▶ **Task prompt**: Each line in the records below that has the word "grey" should be copied.

⟨

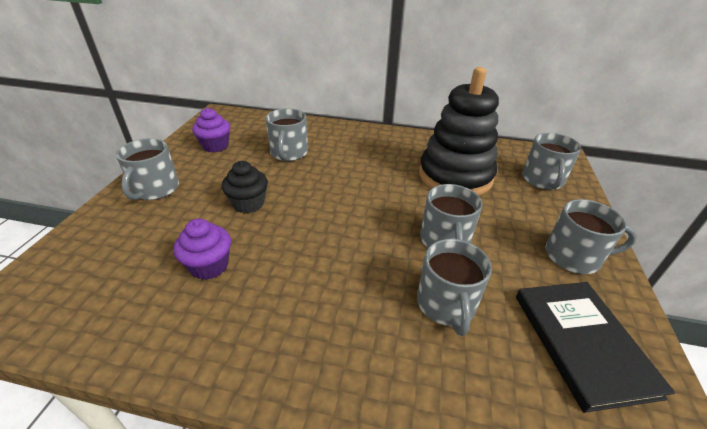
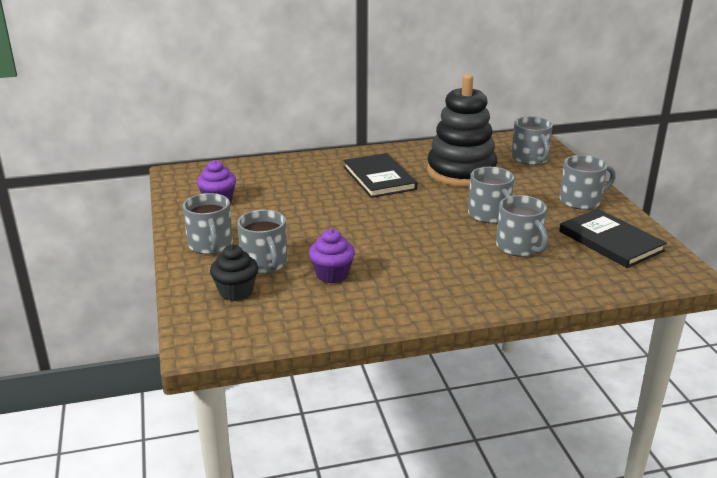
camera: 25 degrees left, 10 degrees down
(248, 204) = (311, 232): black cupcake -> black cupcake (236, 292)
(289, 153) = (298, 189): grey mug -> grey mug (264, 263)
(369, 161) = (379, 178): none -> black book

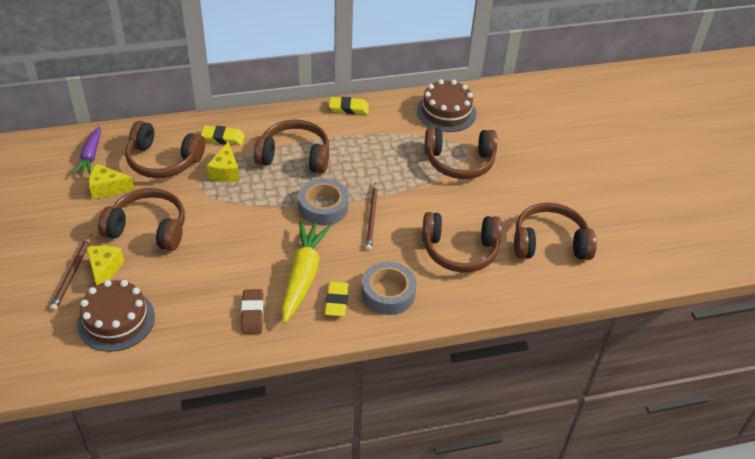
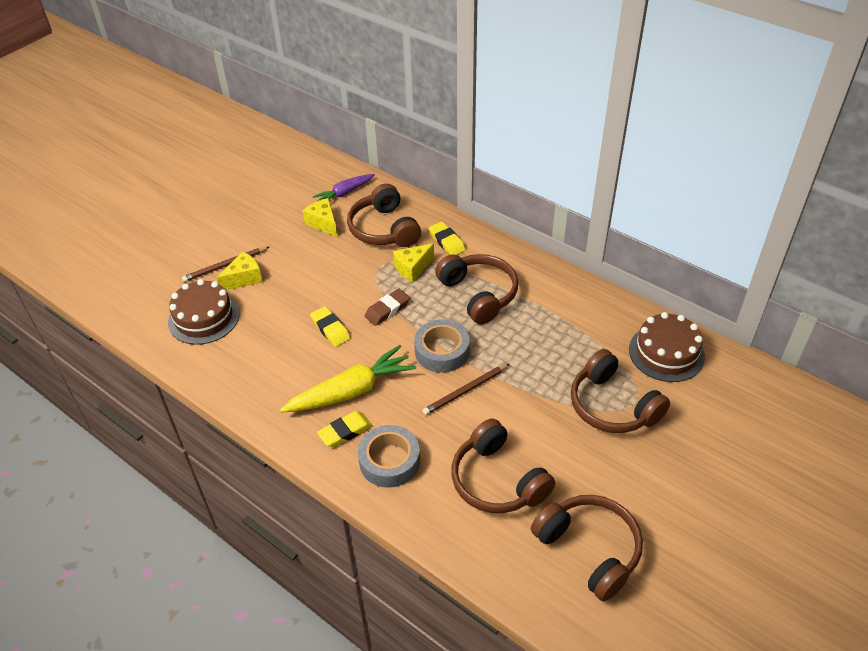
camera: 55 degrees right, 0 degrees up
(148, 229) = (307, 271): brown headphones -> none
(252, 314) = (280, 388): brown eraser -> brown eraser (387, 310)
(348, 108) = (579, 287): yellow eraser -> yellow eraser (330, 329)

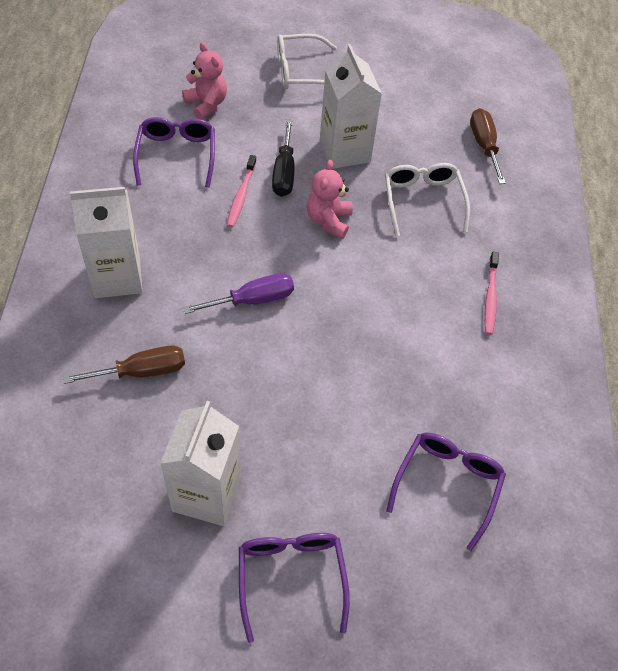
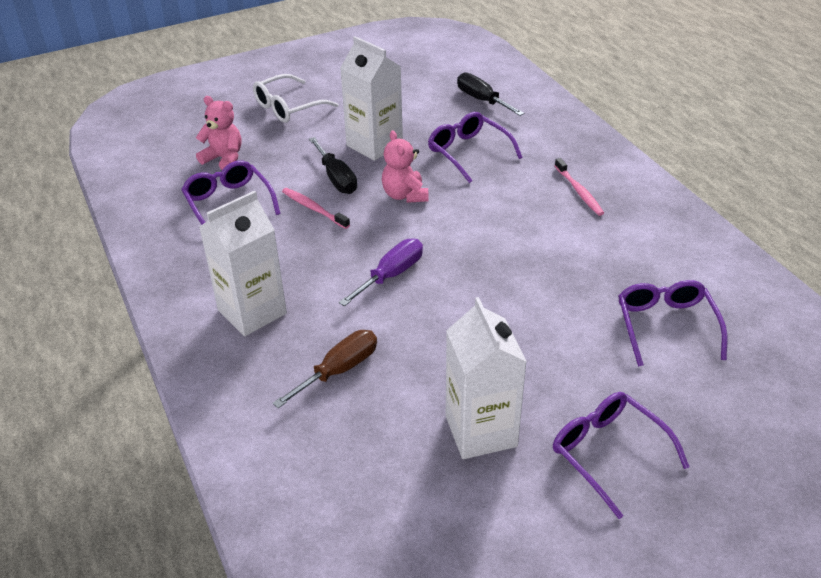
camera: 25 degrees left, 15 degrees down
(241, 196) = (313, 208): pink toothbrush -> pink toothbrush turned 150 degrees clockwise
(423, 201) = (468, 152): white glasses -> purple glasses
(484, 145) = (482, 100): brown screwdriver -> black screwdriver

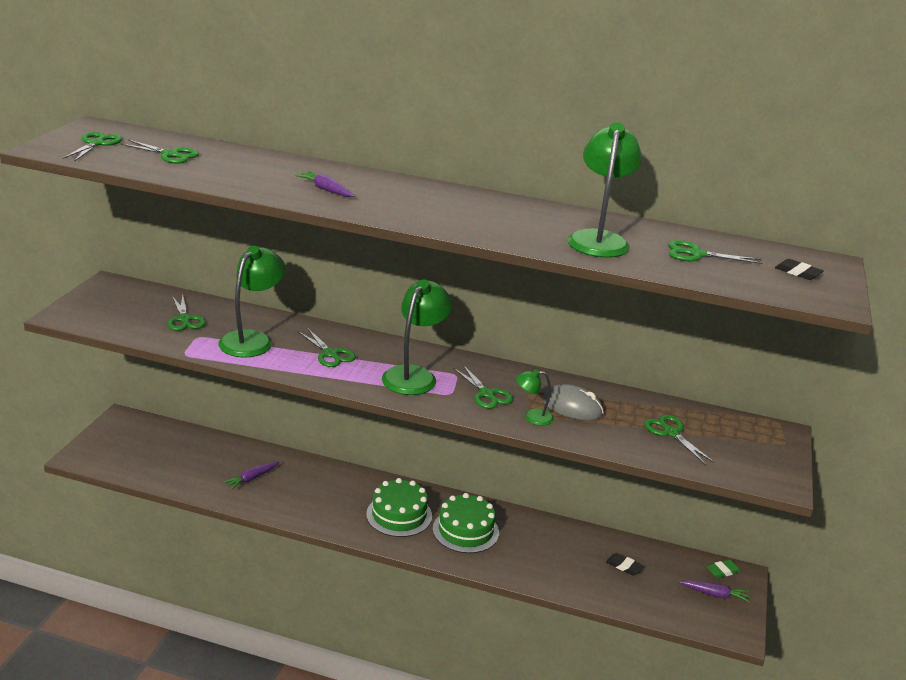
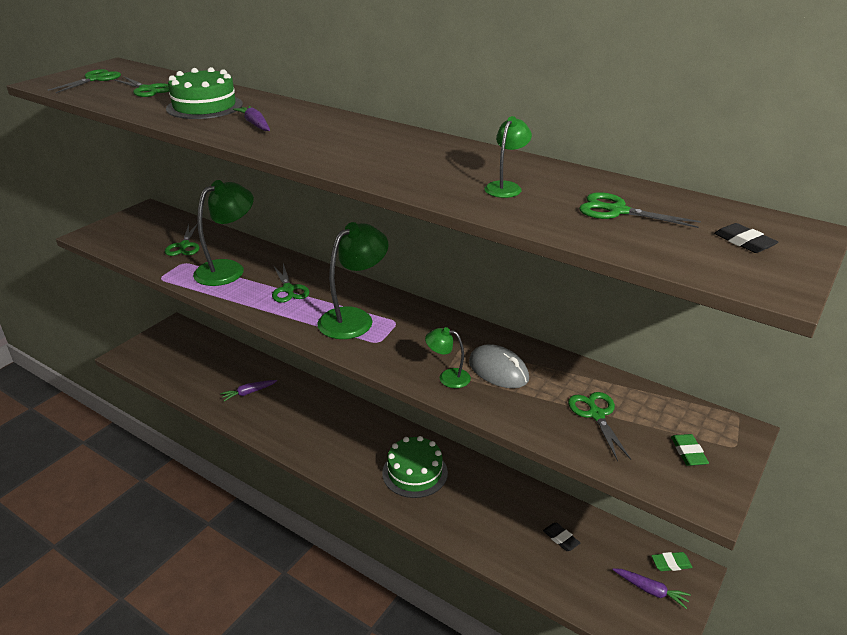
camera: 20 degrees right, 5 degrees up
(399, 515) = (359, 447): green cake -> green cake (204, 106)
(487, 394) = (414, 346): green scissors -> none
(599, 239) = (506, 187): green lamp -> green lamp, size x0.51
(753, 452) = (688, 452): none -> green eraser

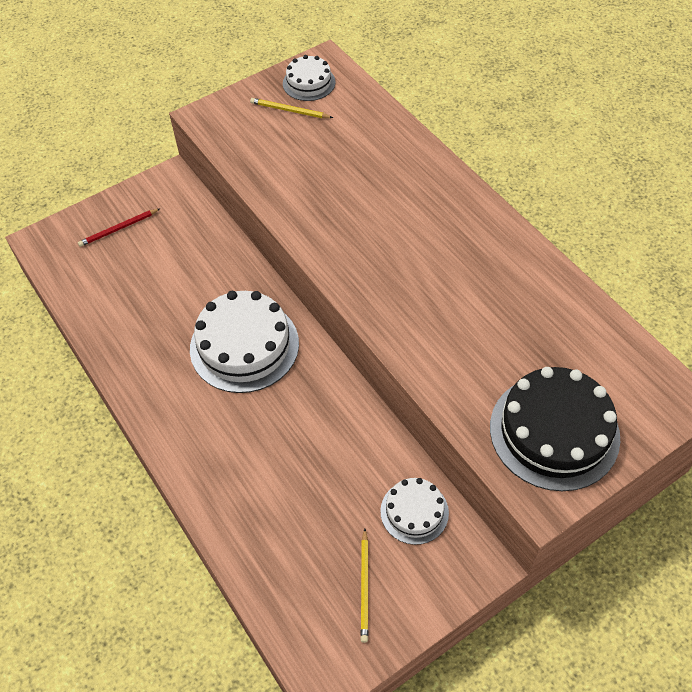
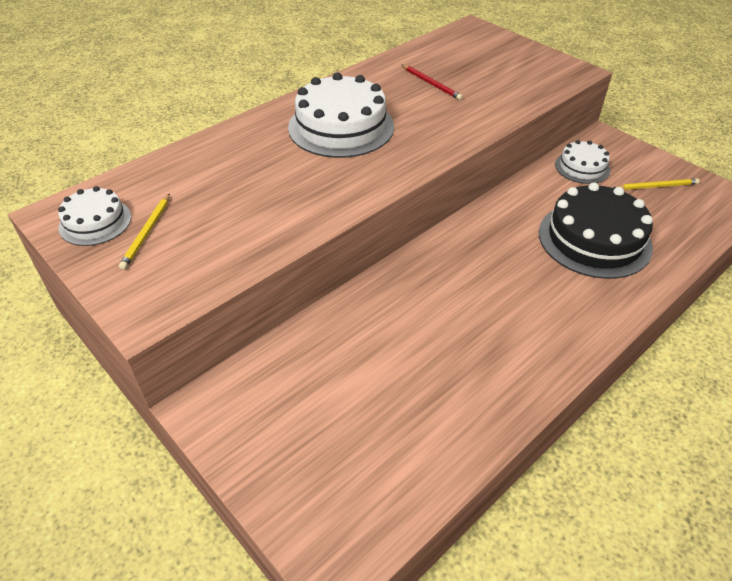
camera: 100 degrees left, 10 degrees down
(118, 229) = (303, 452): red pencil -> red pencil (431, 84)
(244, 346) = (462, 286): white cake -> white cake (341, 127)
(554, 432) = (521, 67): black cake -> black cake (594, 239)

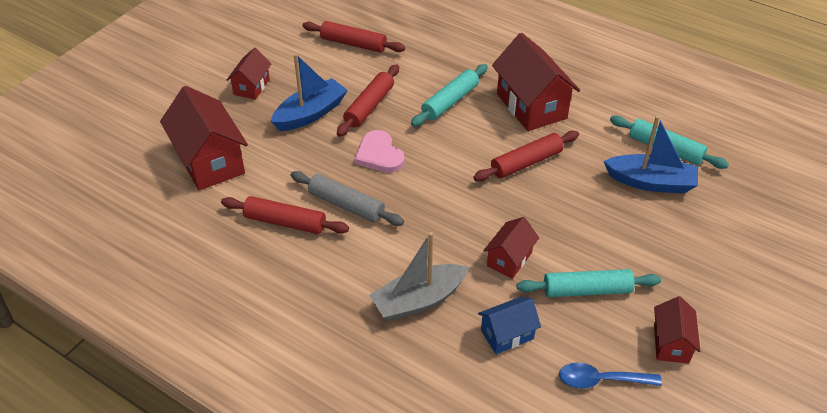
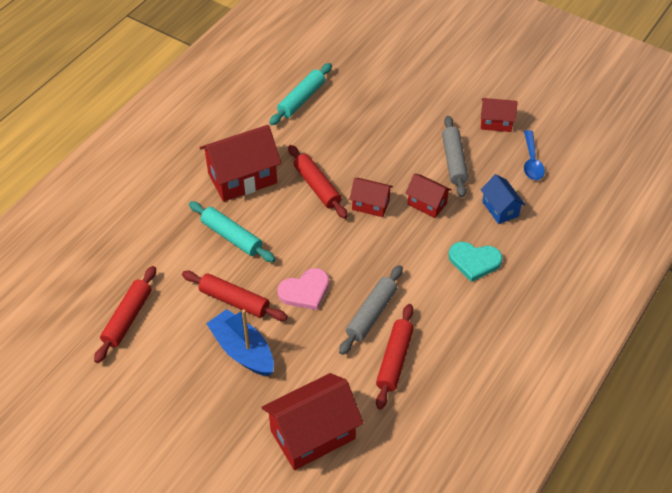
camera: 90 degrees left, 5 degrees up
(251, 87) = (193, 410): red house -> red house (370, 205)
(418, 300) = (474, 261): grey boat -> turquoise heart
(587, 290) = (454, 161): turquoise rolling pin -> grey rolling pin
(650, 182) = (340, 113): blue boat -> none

⟩

▶ **Written response**:
(289, 153) = (298, 189): grey mug -> grey mug (264, 263)
(418, 300) = (474, 261): grey boat -> turquoise heart
(587, 290) = (454, 161): turquoise rolling pin -> grey rolling pin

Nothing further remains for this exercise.